Work task: In the records below, find the line containing "black line: (164, 158) -> (89, 151), moved" and the line containing "brown trapezoid: (319, 62)"; please repeat exactly the lines from one to the other, both included, and nothing more.

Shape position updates
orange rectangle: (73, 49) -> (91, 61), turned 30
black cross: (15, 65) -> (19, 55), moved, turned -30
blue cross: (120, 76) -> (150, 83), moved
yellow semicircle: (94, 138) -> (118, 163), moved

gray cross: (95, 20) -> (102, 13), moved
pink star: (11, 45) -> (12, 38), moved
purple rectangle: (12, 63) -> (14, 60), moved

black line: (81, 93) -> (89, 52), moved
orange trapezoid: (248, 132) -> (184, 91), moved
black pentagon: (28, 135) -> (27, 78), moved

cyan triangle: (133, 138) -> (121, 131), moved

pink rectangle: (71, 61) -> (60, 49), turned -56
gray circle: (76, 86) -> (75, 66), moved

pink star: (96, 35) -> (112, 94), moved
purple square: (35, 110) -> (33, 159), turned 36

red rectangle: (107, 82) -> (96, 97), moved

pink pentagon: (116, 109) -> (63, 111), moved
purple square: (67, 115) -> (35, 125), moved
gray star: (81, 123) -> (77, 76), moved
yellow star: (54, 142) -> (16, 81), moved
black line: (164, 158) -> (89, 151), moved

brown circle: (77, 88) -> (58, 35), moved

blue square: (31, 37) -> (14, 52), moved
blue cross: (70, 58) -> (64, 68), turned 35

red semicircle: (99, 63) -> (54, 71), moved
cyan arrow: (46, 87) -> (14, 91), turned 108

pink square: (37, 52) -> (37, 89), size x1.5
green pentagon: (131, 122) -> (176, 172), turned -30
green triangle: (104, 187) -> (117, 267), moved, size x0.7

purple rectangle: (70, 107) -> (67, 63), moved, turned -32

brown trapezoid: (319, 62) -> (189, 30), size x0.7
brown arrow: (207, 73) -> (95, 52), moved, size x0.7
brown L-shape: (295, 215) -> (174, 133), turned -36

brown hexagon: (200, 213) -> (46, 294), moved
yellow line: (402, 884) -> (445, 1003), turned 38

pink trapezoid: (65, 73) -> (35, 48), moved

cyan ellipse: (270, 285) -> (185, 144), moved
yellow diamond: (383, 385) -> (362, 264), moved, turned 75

Output below:
black line: (164, 158) -> (89, 151), moved

brown circle: (77, 88) -> (58, 35), moved

blue square: (31, 37) -> (14, 52), moved
blue cross: (70, 58) -> (64, 68), turned 35

red semicircle: (99, 63) -> (54, 71), moved
cyan arrow: (46, 87) -> (14, 91), turned 108

pink square: (37, 52) -> (37, 89), size x1.5
green pentagon: (131, 122) -> (176, 172), turned -30
green triangle: (104, 187) -> (117, 267), moved, size x0.7

purple rectangle: (70, 107) -> (67, 63), moved, turned -32

brown trapezoid: (319, 62) -> (189, 30), size x0.7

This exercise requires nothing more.